WORK TO COMPLETE →
In the entries below, find the line with "orange can [423,97,483,158]" and the line with "green traffic cone [590,224,673,317]"; copy them and every line between them exactly, but not the pictures.

DATA TO EXAMINE →

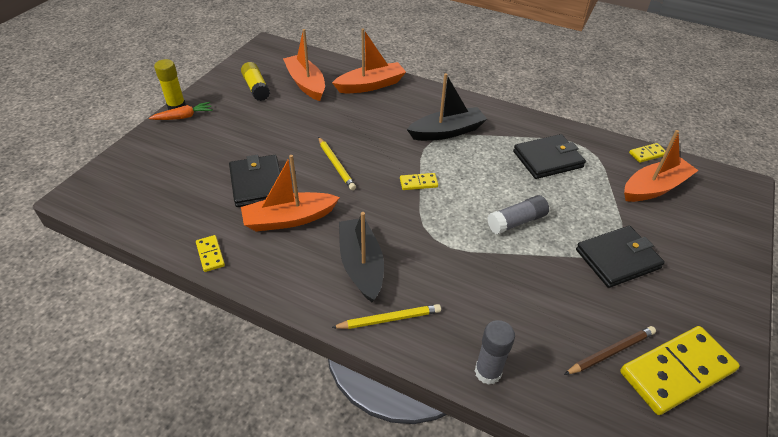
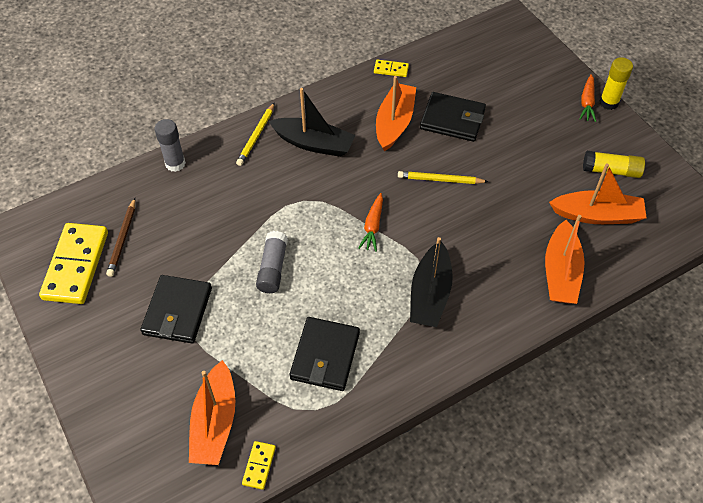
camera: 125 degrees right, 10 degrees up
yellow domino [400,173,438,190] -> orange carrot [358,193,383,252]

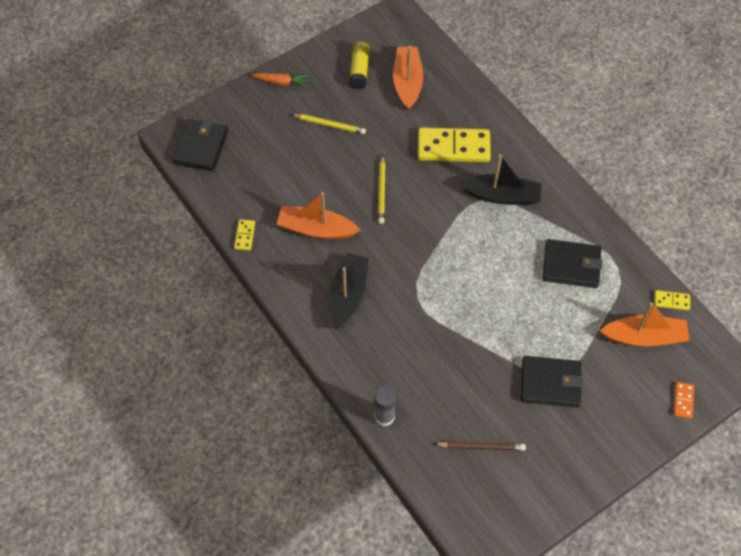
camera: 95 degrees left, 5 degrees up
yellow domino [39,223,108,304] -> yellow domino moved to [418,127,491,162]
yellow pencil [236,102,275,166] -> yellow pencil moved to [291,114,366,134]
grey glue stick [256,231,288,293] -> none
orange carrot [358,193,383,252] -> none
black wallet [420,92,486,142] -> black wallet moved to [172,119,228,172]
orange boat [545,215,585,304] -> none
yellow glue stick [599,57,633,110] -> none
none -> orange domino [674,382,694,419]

...

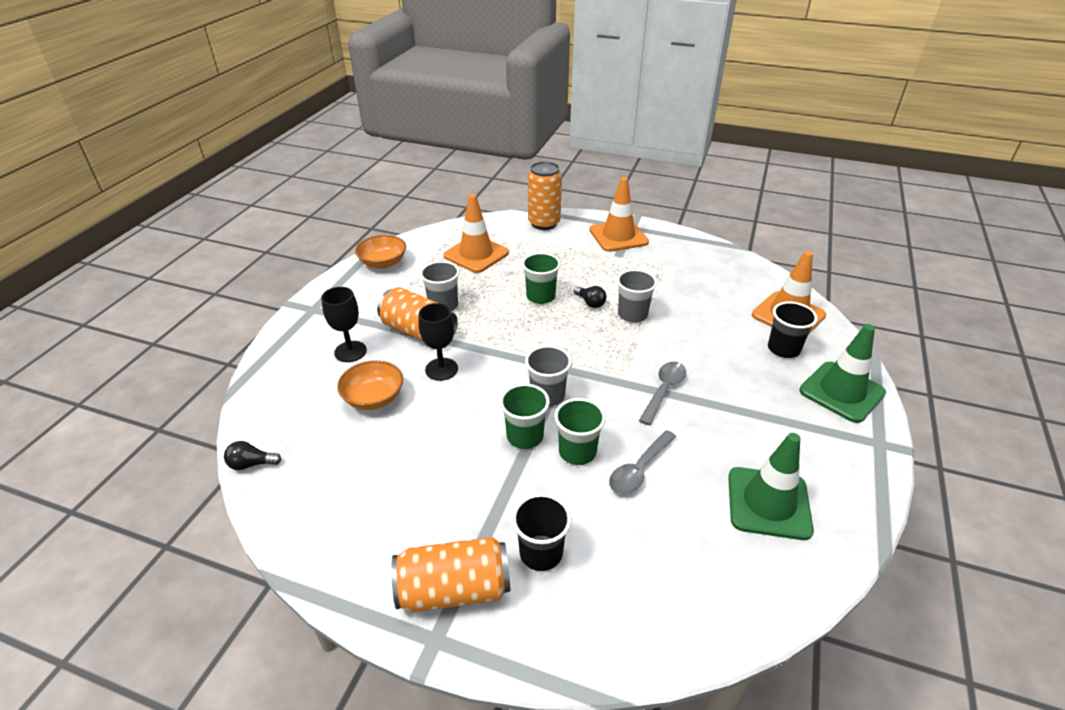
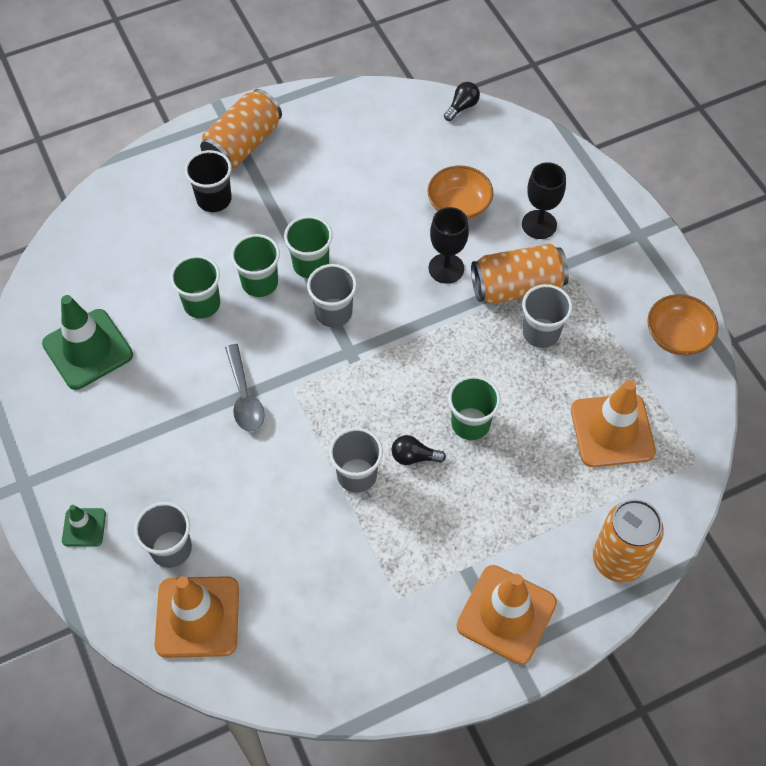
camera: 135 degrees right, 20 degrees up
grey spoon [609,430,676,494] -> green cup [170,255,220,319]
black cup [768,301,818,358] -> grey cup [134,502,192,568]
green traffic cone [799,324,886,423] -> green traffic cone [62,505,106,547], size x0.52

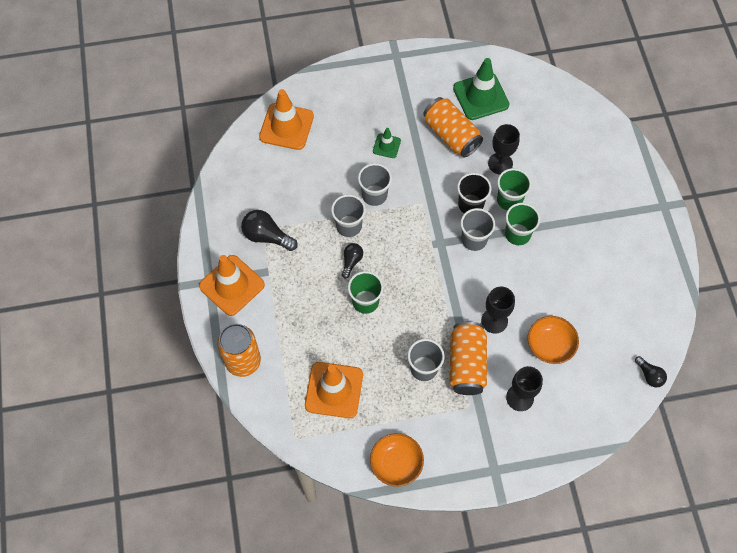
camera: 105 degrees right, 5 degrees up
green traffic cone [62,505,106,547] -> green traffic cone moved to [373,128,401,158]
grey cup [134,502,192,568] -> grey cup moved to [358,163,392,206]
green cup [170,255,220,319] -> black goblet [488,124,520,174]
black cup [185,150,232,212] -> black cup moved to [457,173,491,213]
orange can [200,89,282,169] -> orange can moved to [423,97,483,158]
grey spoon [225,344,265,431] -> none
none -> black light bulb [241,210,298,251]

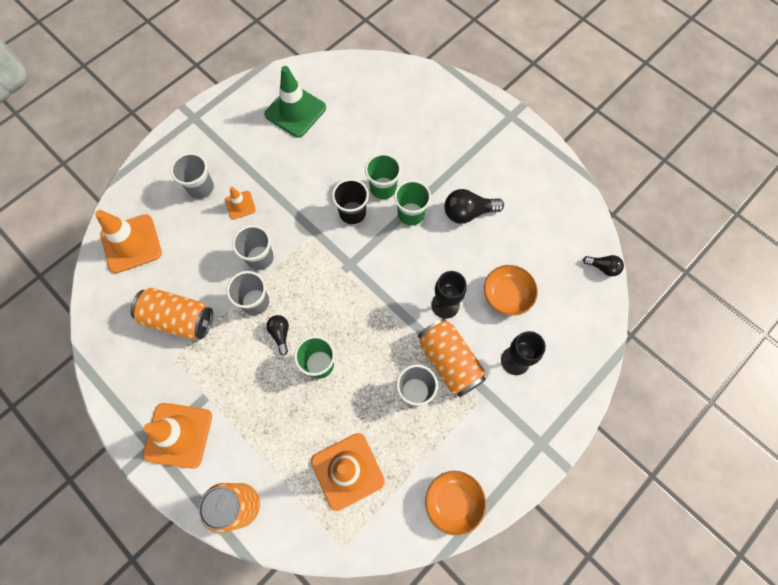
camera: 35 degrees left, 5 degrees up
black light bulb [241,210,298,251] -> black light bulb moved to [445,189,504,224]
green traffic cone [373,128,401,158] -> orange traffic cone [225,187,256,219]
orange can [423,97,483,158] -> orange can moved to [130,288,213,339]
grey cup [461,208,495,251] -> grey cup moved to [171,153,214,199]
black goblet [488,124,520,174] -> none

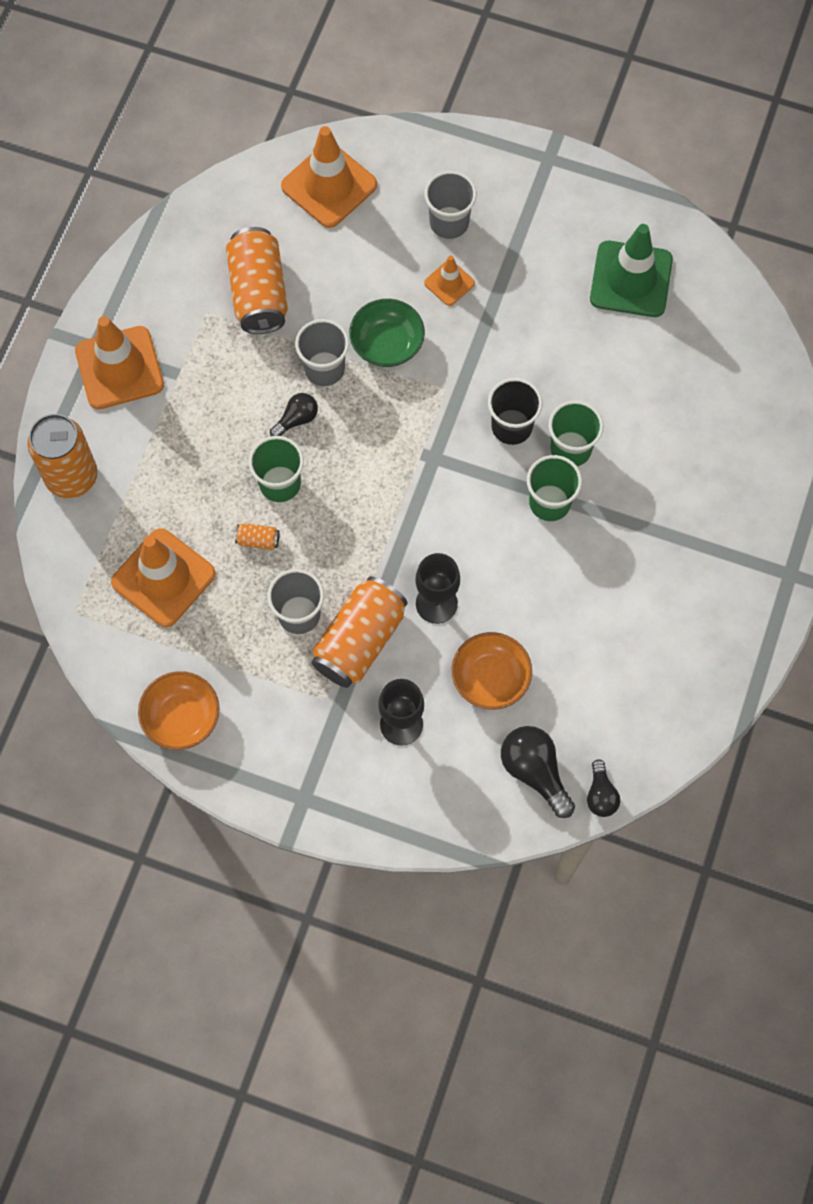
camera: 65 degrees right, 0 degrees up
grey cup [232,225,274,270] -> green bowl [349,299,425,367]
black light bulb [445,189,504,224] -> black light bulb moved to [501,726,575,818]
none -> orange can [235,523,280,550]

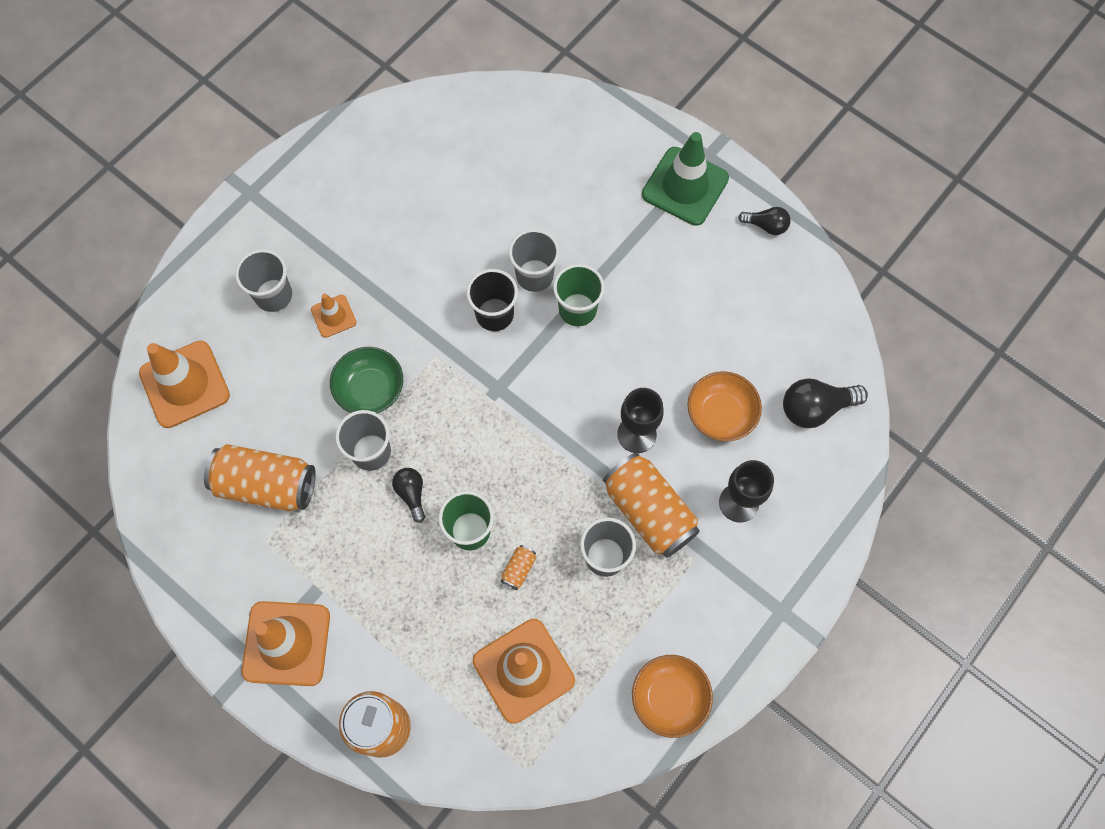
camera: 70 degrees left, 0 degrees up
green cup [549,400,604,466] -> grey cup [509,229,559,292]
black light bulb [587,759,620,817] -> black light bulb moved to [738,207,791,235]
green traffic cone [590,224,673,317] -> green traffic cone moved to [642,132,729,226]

EXERCISE ANSWER →
orange can [423,97,483,158] -> orange can moved to [130,288,213,339]
grey cup [461,208,495,251] -> grey cup moved to [171,153,214,199]
black goblet [488,124,520,174] -> none

camera: 65 degrees right, 0 degrees up
grey cup [232,225,274,270] -> green bowl [349,299,425,367]
black light bulb [445,189,504,224] -> black light bulb moved to [501,726,575,818]
none -> orange can [235,523,280,550]

camera: 70 degrees left, 0 degrees up
green cup [549,400,604,466] -> grey cup [509,229,559,292]
black light bulb [587,759,620,817] -> black light bulb moved to [738,207,791,235]
green traffic cone [590,224,673,317] -> green traffic cone moved to [642,132,729,226]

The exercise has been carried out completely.